What needs to be done. Look for "resized" in each line of the records, and copy the lines that have it.

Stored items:
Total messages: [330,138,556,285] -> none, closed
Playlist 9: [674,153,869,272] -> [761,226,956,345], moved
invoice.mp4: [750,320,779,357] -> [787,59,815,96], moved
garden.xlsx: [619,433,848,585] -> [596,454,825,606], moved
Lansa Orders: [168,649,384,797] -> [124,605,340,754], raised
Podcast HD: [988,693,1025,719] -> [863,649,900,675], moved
==
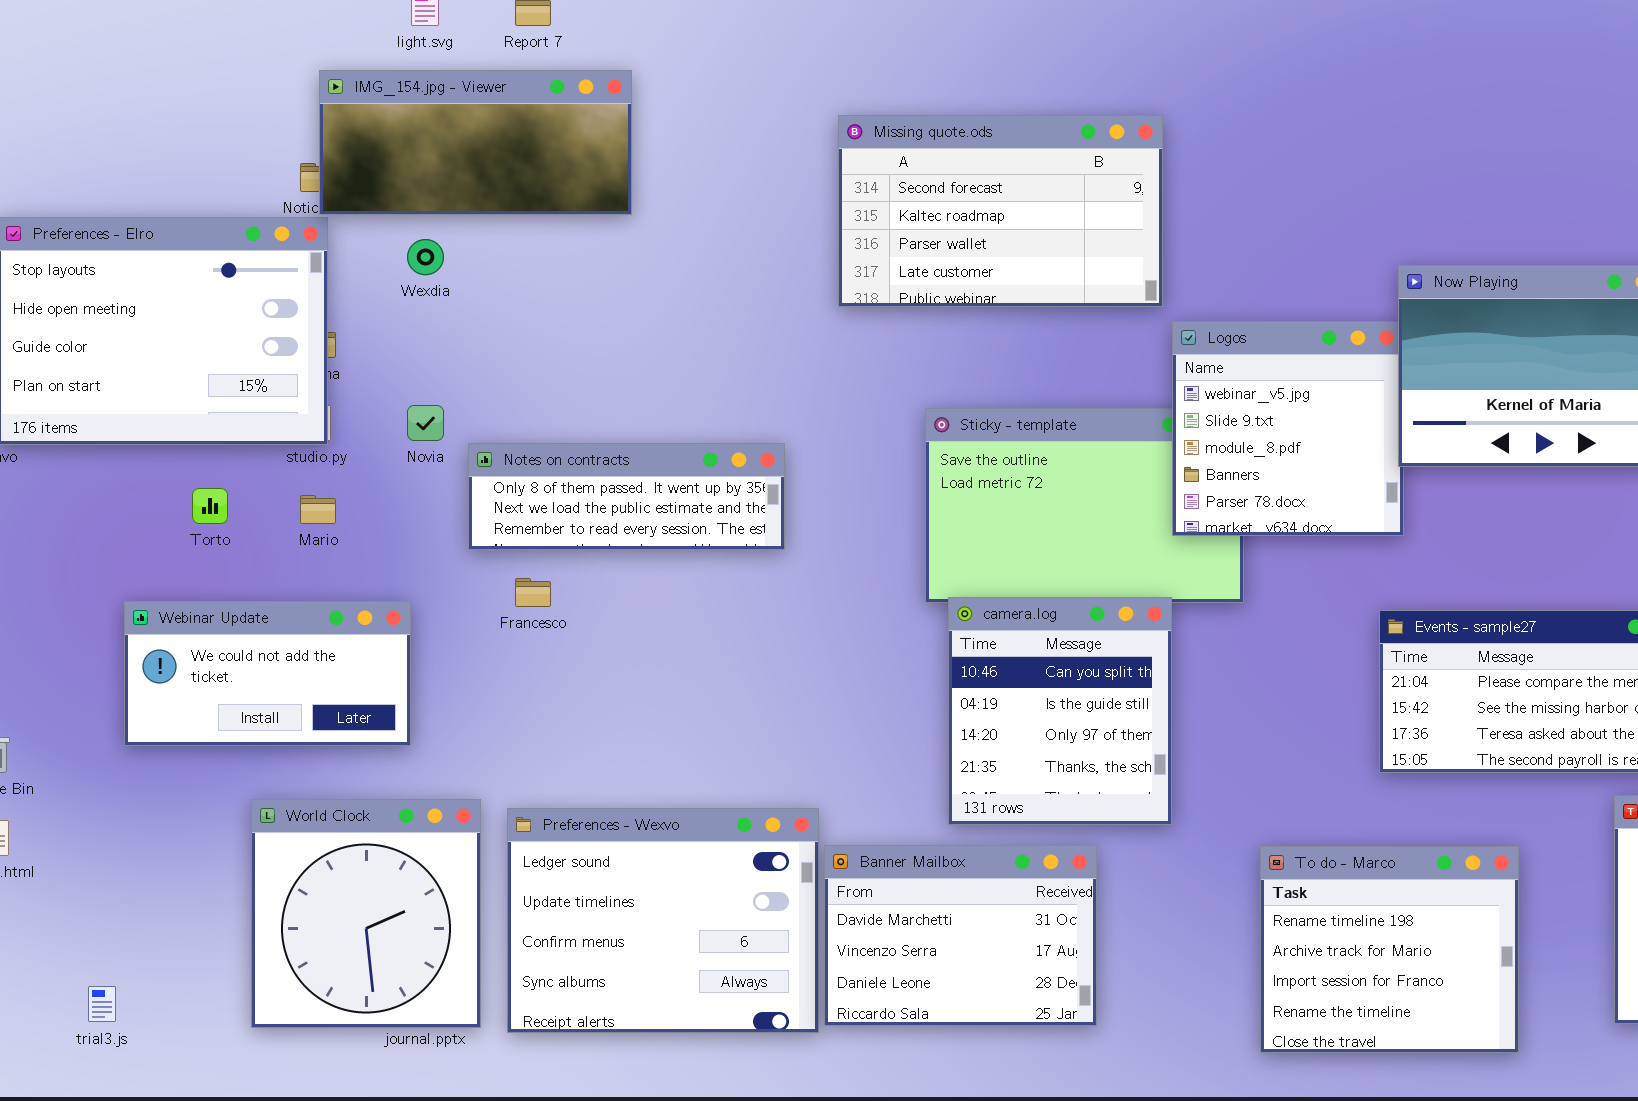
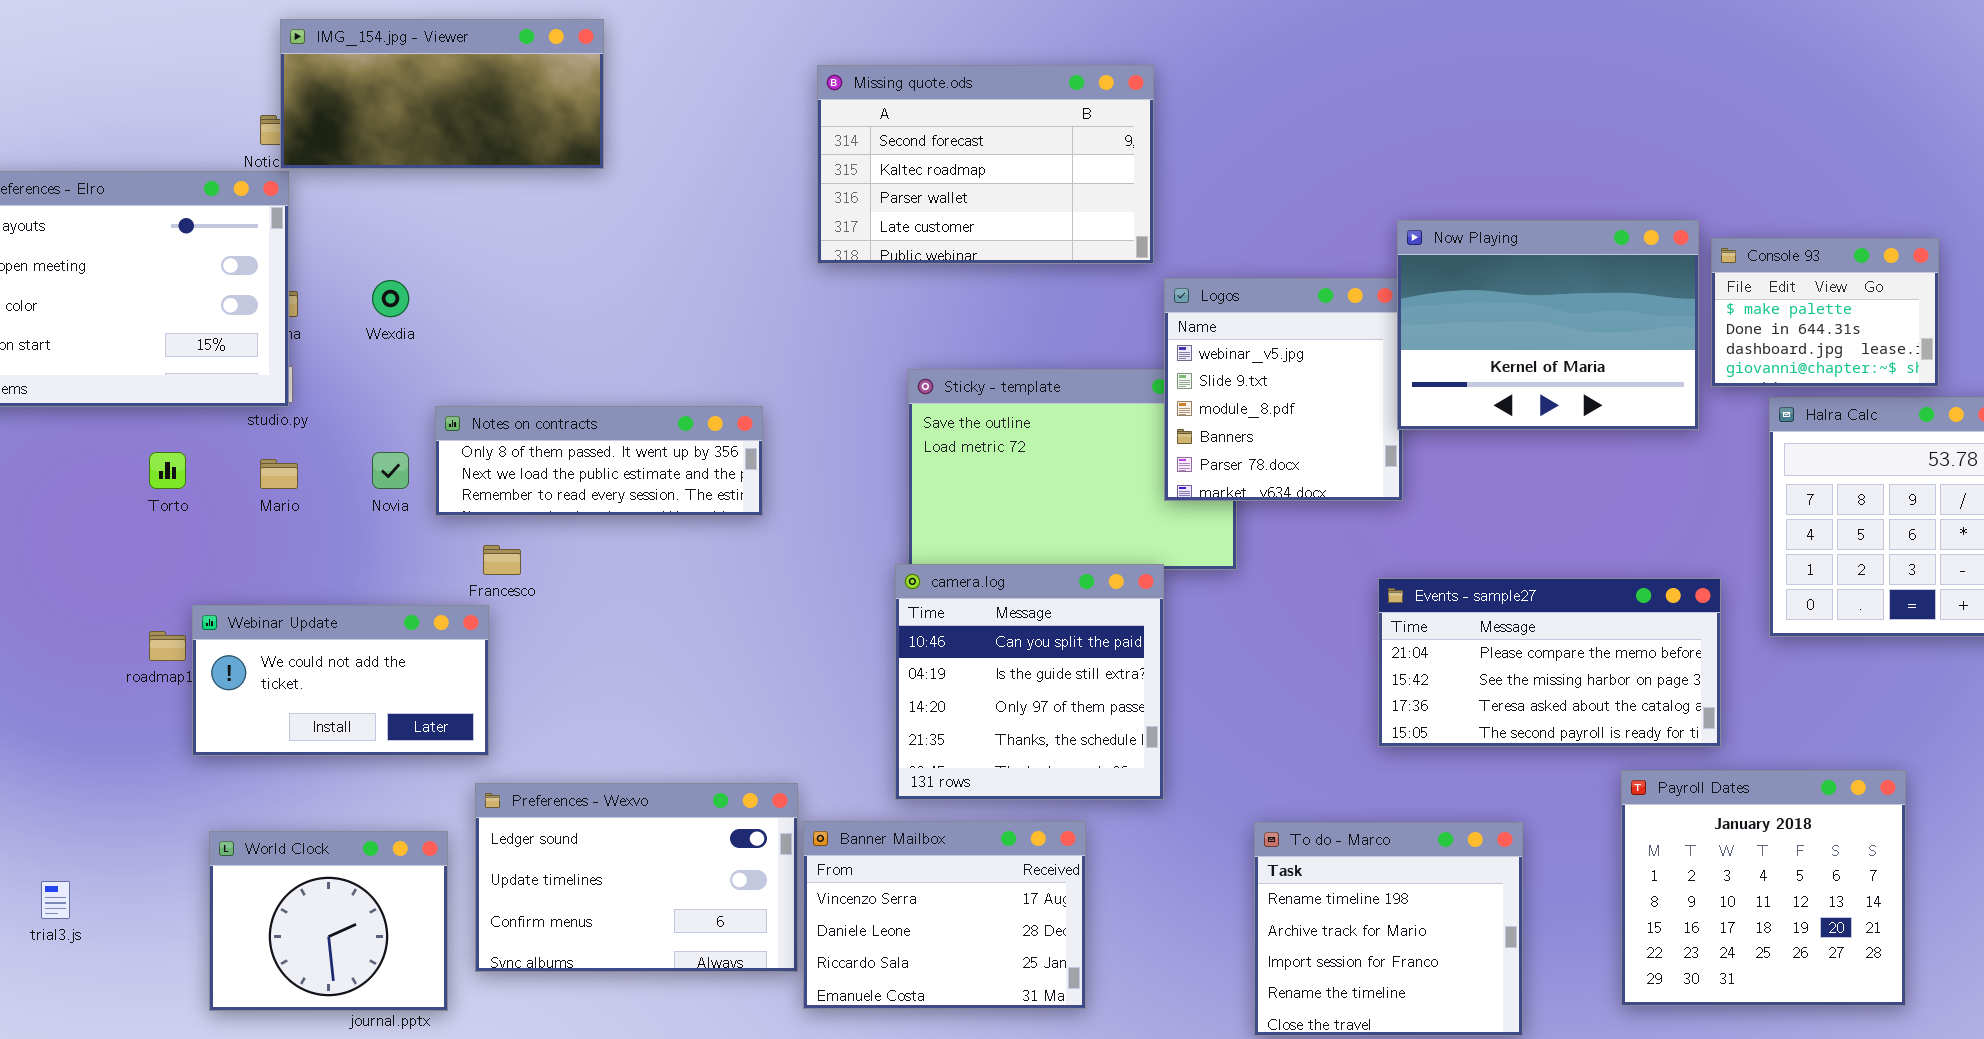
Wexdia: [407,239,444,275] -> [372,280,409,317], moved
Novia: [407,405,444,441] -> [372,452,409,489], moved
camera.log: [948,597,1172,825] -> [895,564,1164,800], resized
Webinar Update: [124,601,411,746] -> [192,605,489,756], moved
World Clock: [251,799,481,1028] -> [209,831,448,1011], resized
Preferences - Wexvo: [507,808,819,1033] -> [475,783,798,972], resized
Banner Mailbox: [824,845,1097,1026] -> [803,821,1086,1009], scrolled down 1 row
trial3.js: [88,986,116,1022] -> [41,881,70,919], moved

Response box.
camera.log: [948,597,1172,825] -> [895,564,1164,800], resized
World Clock: [251,799,481,1028] -> [209,831,448,1011], resized
Preferences - Wexvo: [507,808,819,1033] -> [475,783,798,972], resized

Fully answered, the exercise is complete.